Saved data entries
++++

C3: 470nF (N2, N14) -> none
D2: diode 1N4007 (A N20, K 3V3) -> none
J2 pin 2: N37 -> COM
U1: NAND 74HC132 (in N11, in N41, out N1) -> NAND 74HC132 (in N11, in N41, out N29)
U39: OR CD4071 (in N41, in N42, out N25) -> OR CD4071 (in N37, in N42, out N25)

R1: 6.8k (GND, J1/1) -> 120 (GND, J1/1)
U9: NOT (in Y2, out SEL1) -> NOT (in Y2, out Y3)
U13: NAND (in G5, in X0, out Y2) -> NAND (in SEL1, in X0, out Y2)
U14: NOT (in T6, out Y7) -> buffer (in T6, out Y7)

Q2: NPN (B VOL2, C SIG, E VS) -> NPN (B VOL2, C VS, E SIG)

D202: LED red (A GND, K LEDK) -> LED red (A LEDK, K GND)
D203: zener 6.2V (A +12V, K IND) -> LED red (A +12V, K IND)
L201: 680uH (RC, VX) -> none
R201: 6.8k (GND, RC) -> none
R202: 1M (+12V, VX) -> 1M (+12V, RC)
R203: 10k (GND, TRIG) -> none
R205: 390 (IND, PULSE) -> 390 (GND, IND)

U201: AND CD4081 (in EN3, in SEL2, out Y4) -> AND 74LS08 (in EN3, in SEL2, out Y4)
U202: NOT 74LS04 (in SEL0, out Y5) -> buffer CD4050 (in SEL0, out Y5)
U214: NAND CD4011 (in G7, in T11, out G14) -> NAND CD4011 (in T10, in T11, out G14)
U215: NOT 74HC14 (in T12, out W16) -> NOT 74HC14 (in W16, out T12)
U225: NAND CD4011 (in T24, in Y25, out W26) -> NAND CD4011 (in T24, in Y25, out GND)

++++

Could you repeat exactly the lines above from the line with "U39: OR CD4071" up to and including the line with "U202: NOT 74LS04", and only those?

Answer box:
U39: OR CD4071 (in N41, in N42, out N25) -> OR CD4071 (in N37, in N42, out N25)

R1: 6.8k (GND, J1/1) -> 120 (GND, J1/1)
U9: NOT (in Y2, out SEL1) -> NOT (in Y2, out Y3)
U13: NAND (in G5, in X0, out Y2) -> NAND (in SEL1, in X0, out Y2)
U14: NOT (in T6, out Y7) -> buffer (in T6, out Y7)

Q2: NPN (B VOL2, C SIG, E VS) -> NPN (B VOL2, C VS, E SIG)

D202: LED red (A GND, K LEDK) -> LED red (A LEDK, K GND)
D203: zener 6.2V (A +12V, K IND) -> LED red (A +12V, K IND)
L201: 680uH (RC, VX) -> none
R201: 6.8k (GND, RC) -> none
R202: 1M (+12V, VX) -> 1M (+12V, RC)
R203: 10k (GND, TRIG) -> none
R205: 390 (IND, PULSE) -> 390 (GND, IND)

U201: AND CD4081 (in EN3, in SEL2, out Y4) -> AND 74LS08 (in EN3, in SEL2, out Y4)
U202: NOT 74LS04 (in SEL0, out Y5) -> buffer CD4050 (in SEL0, out Y5)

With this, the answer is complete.